Setting aside any pictures, reproduce the data exactly.

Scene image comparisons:
Segment Open
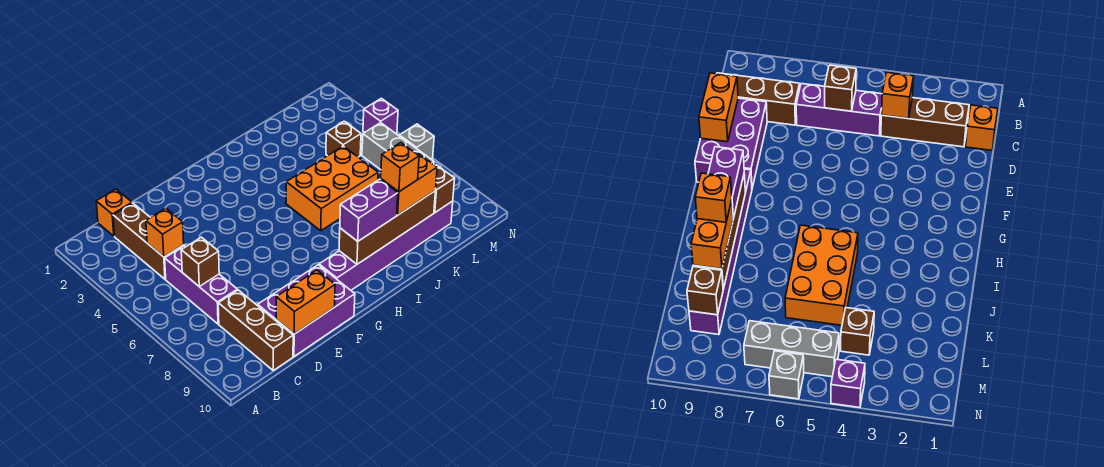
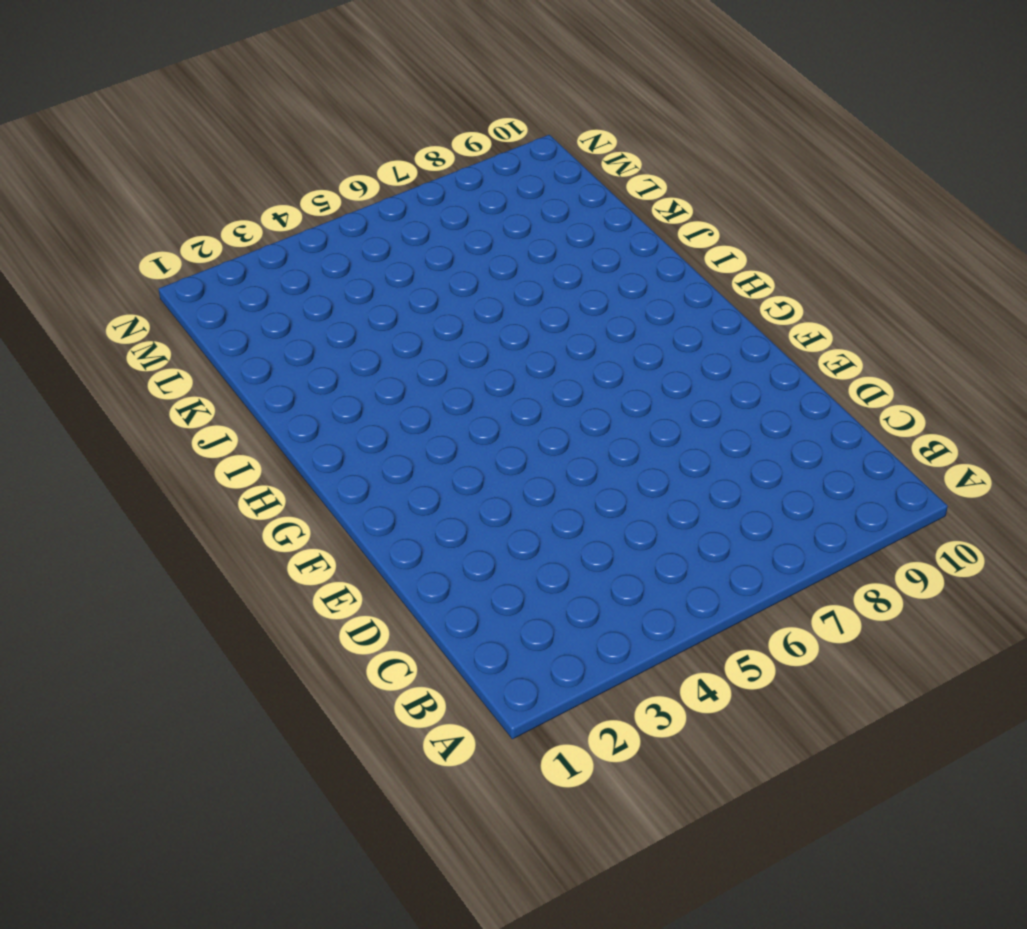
none -> orange brick C1 level 1
none -> brown brick C2:C4 level 1
none -> purple brick C5:C7 level 1

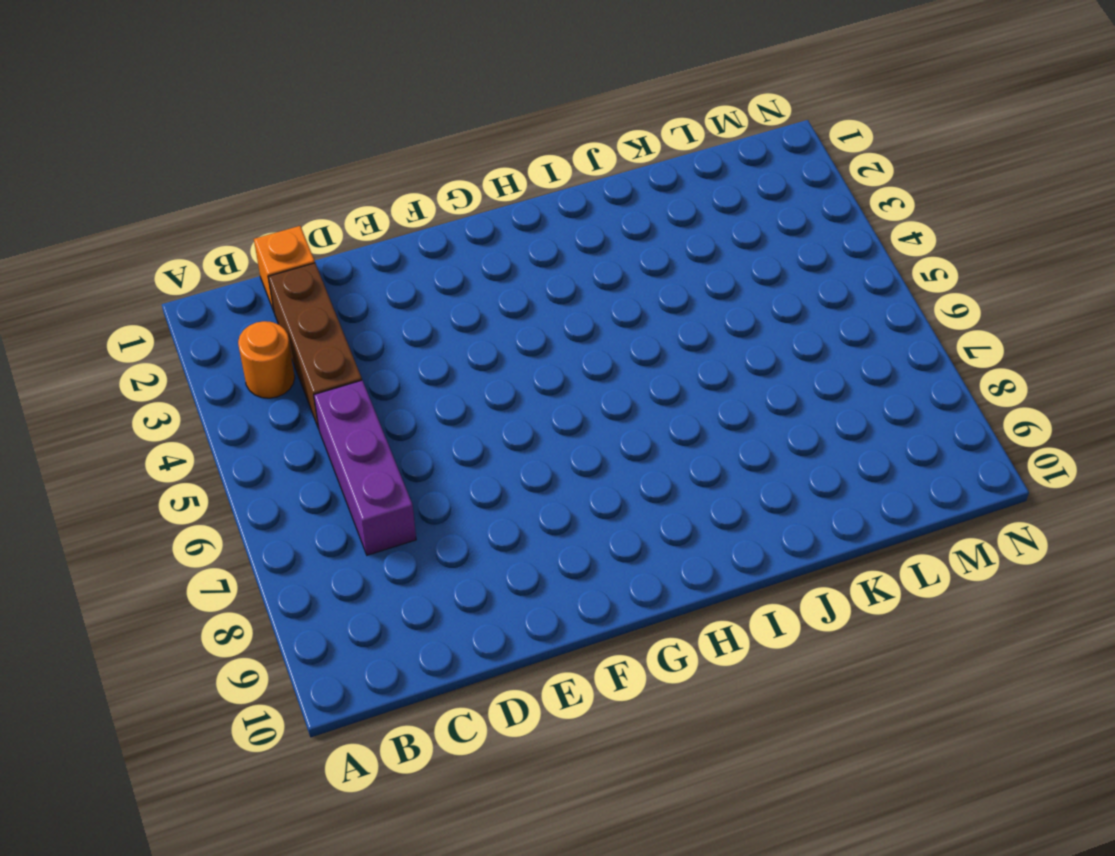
orange round brick B3 level 1 -> none
none -> brown brick C8:C10 level 1
none -> purple brick D9:F10 level 1
none -> purple brick G9:L9 level 1

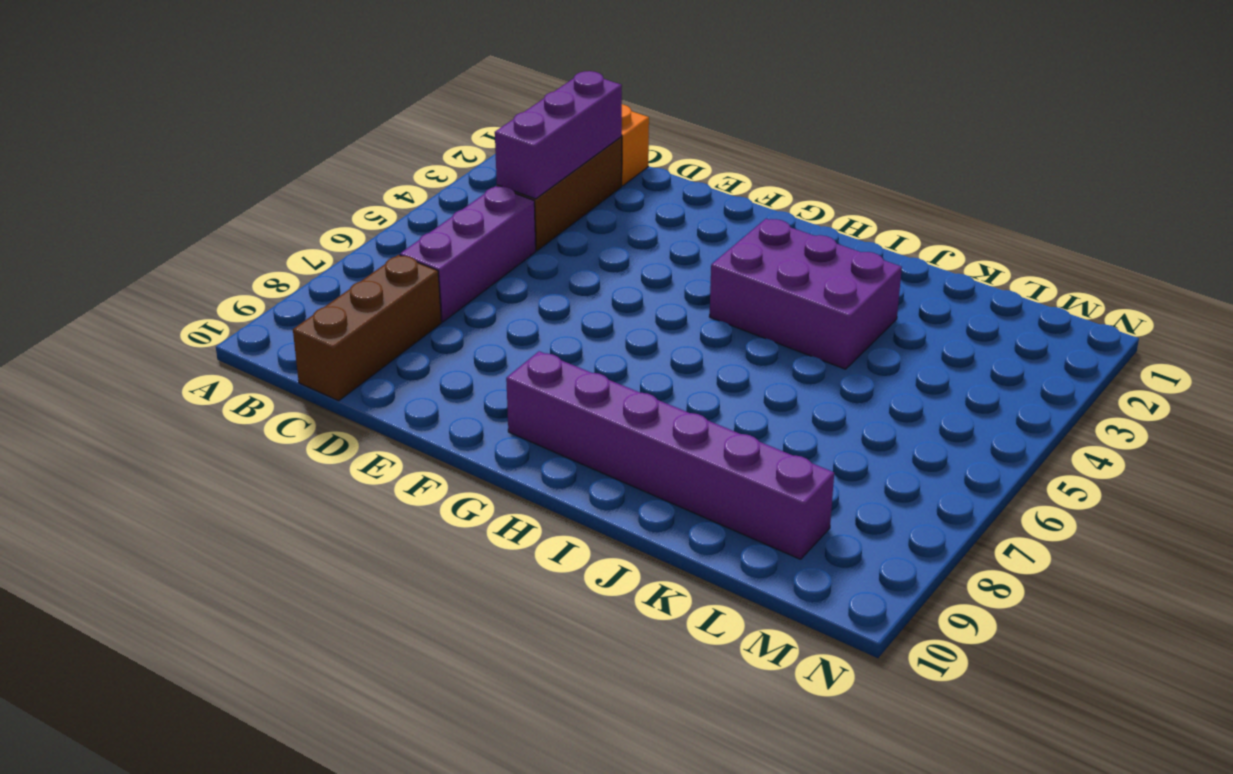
purple brick C2:C4 level 2 -> orange brick C4 level 2
purple brick H3:J4 level 1 -> purple brick D9:F10 level 1
none -> orange brick I5:K6 level 1
none -> brown brick L4 level 1
none -> grey brick M5:M7 level 1

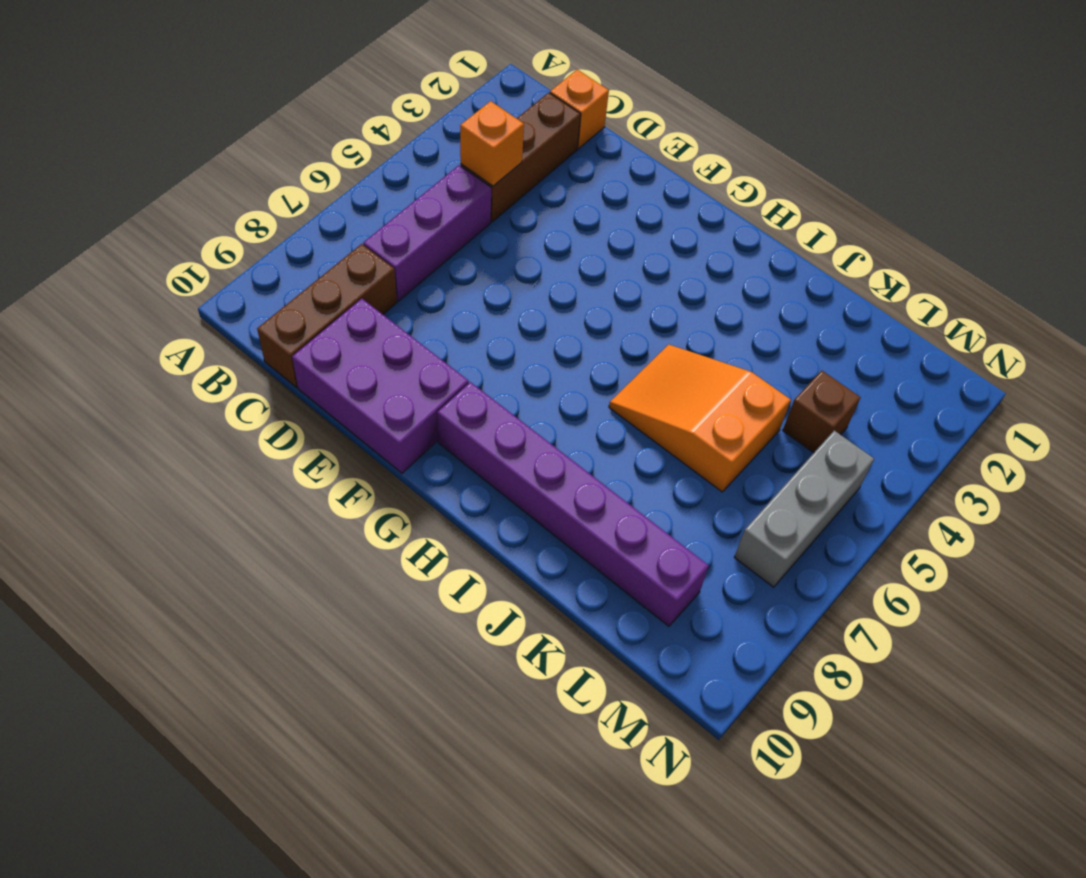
orange slope I5:K6 level 1 top K -> orange brick I5:K6 level 1
none -> purple brick N4 level 1
none -> grey brick N6 level 1
none -> brown brick C6 level 2

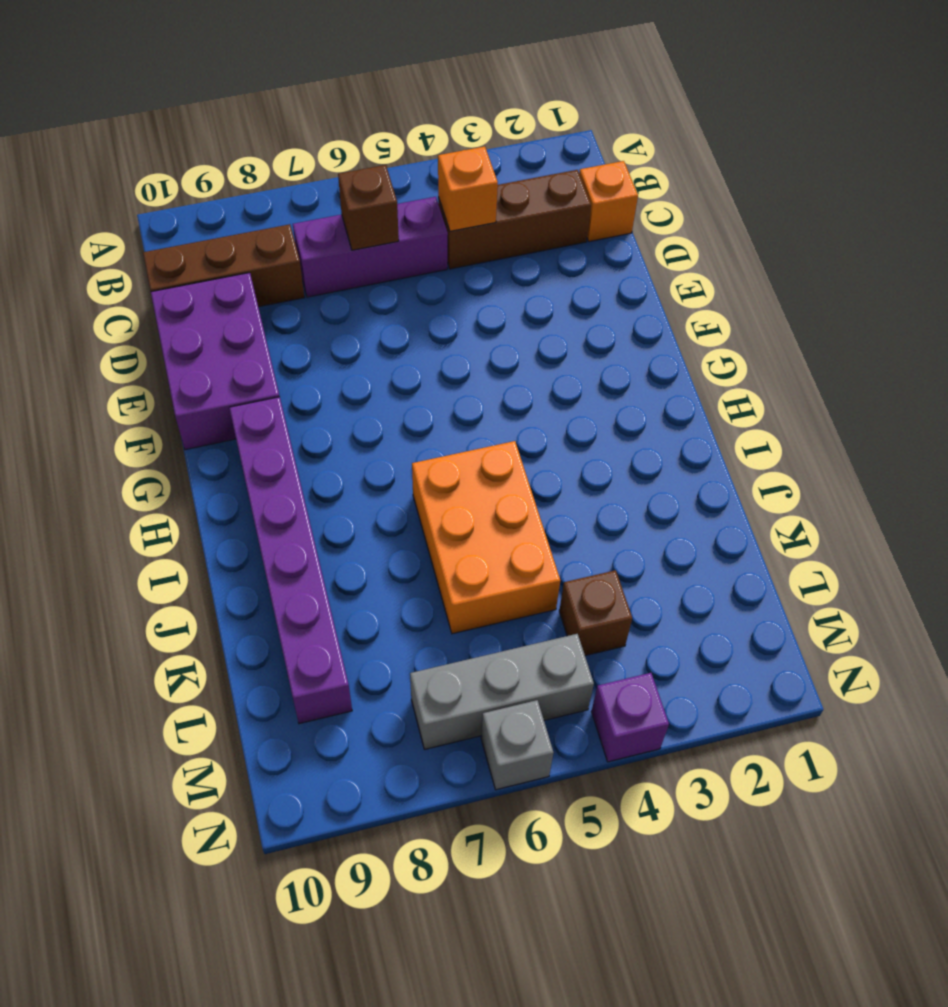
none -> orange brick D10:E10 level 2
none -> brown brick H9:K9 level 2
none -> brown brick L9 level 2

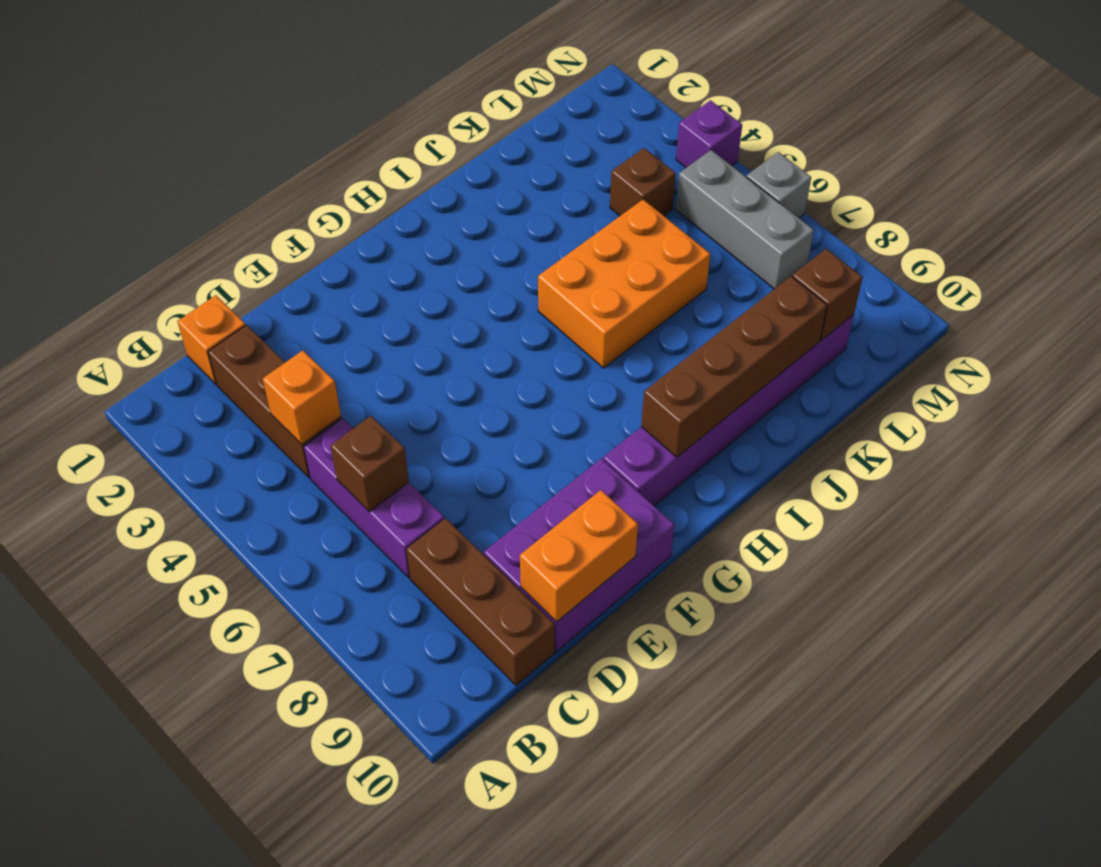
none -> purple brick H9:I9 level 3
none -> orange brick J9:K9 level 3
none -> orange brick J9 level 4

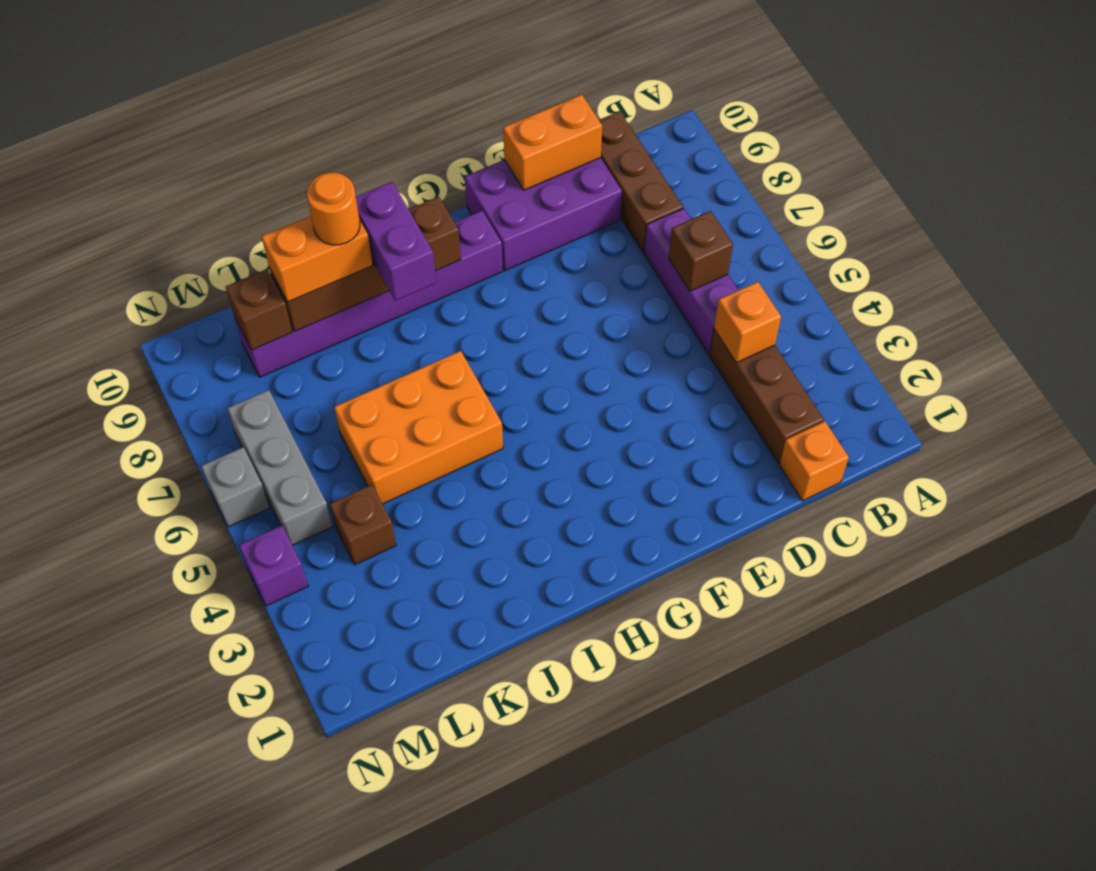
purple brick I8:I9 level 3 -> purple brick H9:I9 level 3
orange round brick J9 level 4 -> orange brick J9 level 4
Segment Closed
ANSWER SPACE:
none -> orange brick C1 level 1
none -> brown brick C2:C4 level 1
none -> purple brick C5:C7 level 1

orange round brick B3 level 1 -> none
none -> brown brick C8:C10 level 1
none -> purple brick D9:F10 level 1
none -> purple brick G9:L9 level 1

purple brick C2:C4 level 2 -> orange brick C4 level 2
purple brick H3:J4 level 1 -> purple brick D9:F10 level 1
none -> orange brick I5:K6 level 1
none -> brown brick L4 level 1
none -> grey brick M5:M7 level 1

orange slope I5:K6 level 1 top K -> orange brick I5:K6 level 1
none -> purple brick N4 level 1
none -> grey brick N6 level 1
none -> brown brick C6 level 2

none -> orange brick D10:E10 level 2
none -> brown brick H9:K9 level 2
none -> brown brick L9 level 2

none -> purple brick H9:I9 level 3
none -> orange brick J9:K9 level 3
none -> orange brick J9 level 4

purple brick I8:I9 level 3 -> purple brick H9:I9 level 3
orange round brick J9 level 4 -> orange brick J9 level 4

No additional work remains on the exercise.